What you need to do →
Return every line from the one with "old: phone (blue)" through the one with "first_place: [365, 362]", inclusive, exactly as it appears below.
§
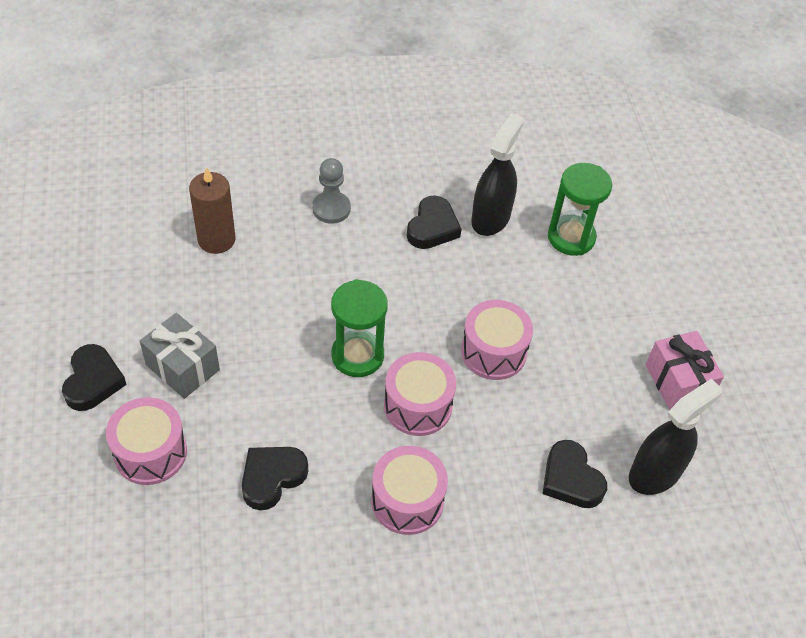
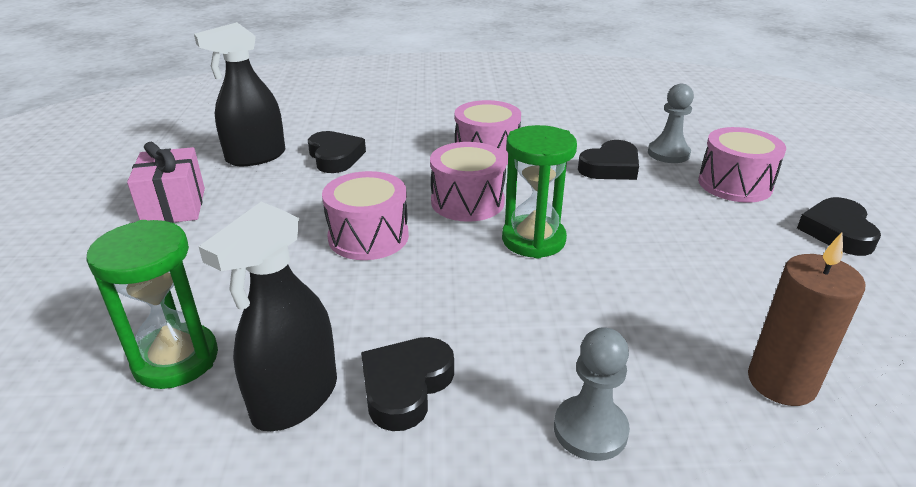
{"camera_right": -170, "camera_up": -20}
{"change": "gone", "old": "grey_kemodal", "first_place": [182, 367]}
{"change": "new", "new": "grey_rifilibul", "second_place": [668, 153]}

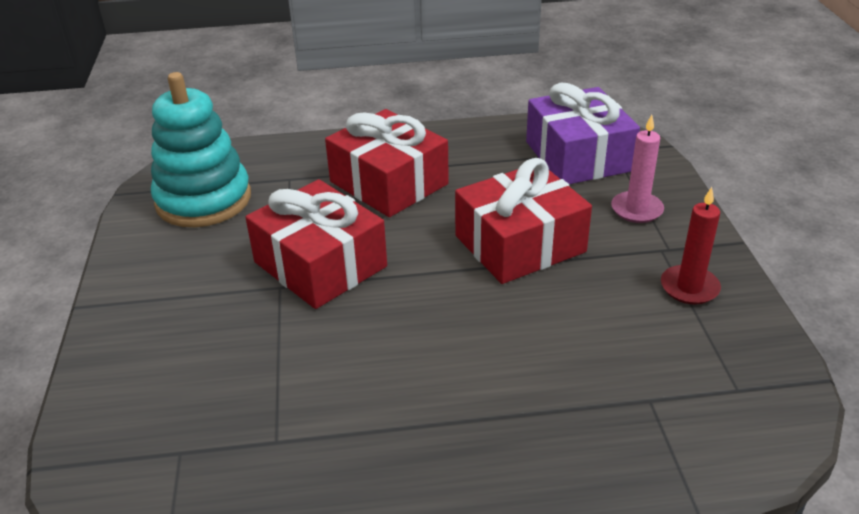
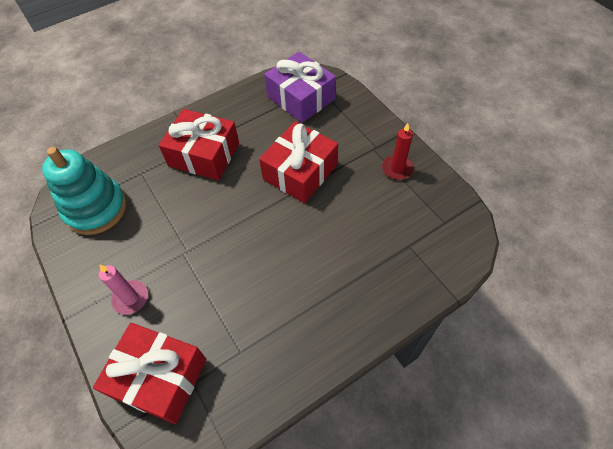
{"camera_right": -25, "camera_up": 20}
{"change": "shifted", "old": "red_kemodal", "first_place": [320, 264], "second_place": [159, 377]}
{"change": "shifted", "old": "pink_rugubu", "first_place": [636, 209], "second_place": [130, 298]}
§
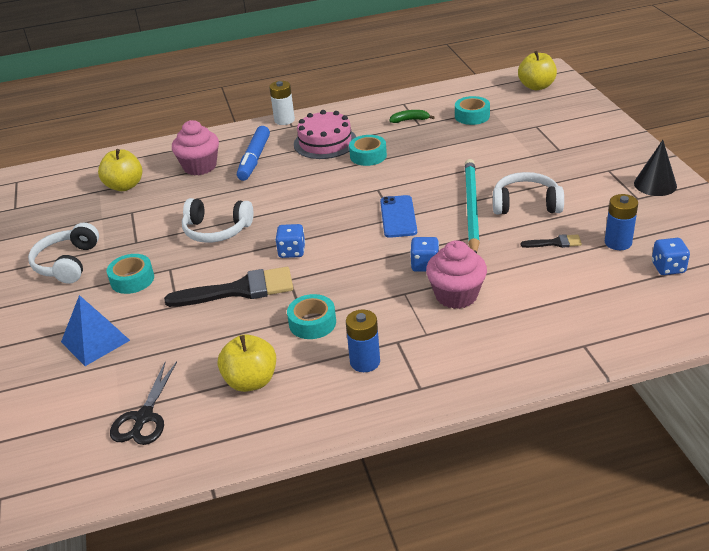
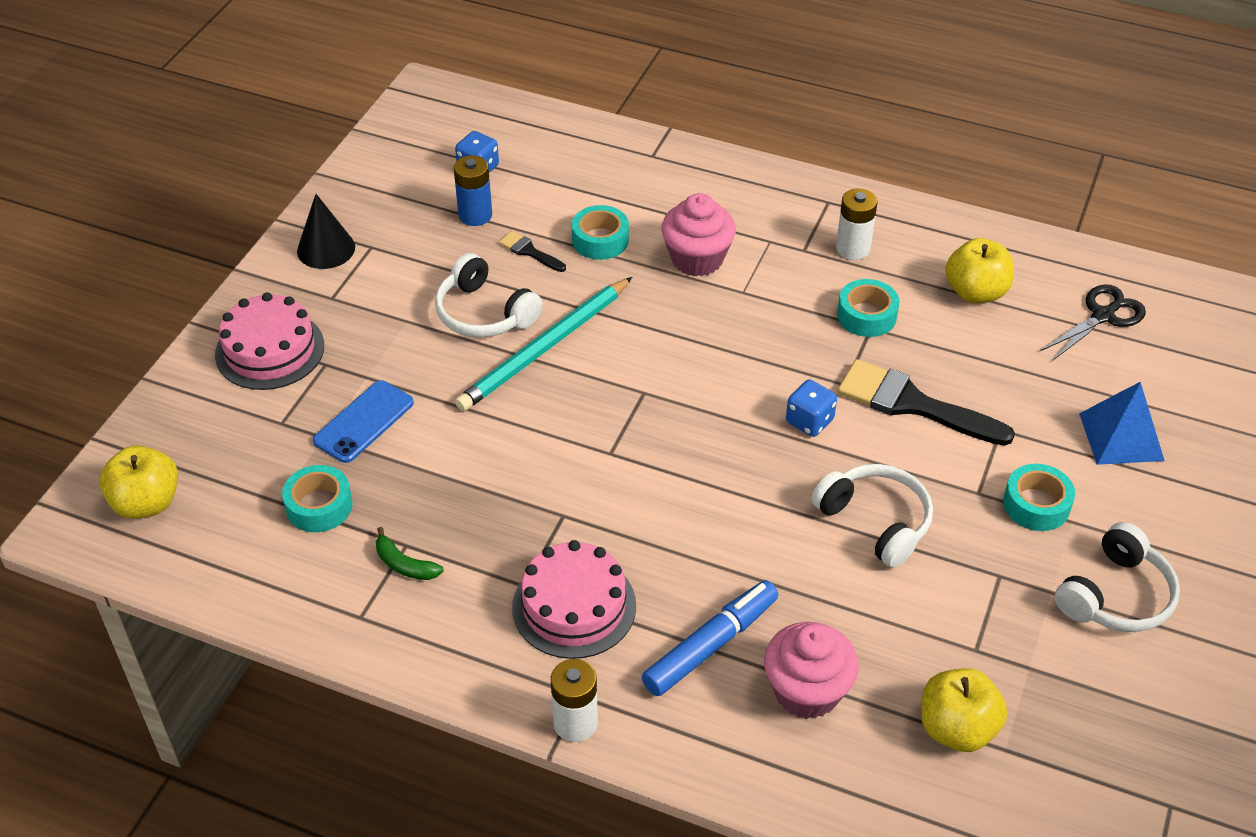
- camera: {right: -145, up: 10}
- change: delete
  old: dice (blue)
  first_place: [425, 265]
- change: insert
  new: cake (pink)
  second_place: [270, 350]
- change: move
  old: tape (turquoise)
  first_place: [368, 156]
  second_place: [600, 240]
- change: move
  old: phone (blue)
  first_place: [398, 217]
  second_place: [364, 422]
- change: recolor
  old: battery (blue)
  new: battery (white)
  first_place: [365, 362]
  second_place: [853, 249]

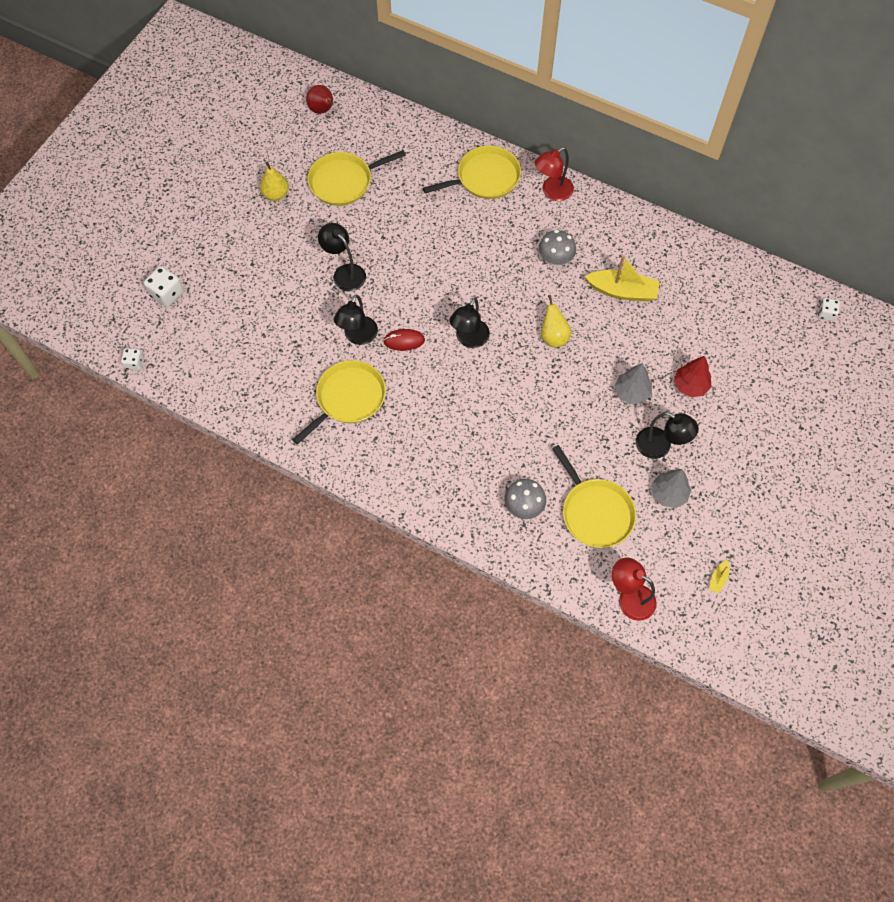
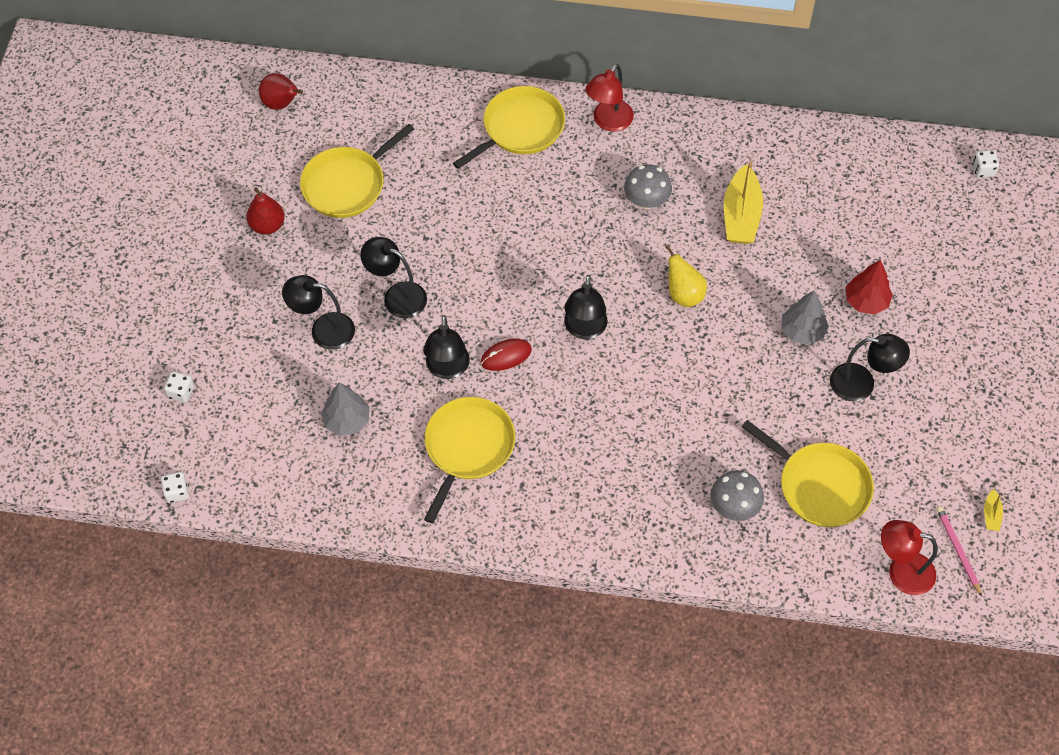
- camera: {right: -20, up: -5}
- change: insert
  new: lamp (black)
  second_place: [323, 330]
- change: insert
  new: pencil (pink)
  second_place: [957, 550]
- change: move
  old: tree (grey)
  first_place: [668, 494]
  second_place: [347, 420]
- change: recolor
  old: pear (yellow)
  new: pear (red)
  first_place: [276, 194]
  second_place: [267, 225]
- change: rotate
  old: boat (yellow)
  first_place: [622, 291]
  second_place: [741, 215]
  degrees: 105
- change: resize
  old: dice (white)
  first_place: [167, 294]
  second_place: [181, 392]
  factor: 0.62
§
Solved exercise →
  old: phone (blue)
  first_place: [398, 217]
  second_place: [364, 422]
- change: recolor
  old: battery (blue)
  new: battery (white)
  first_place: [365, 362]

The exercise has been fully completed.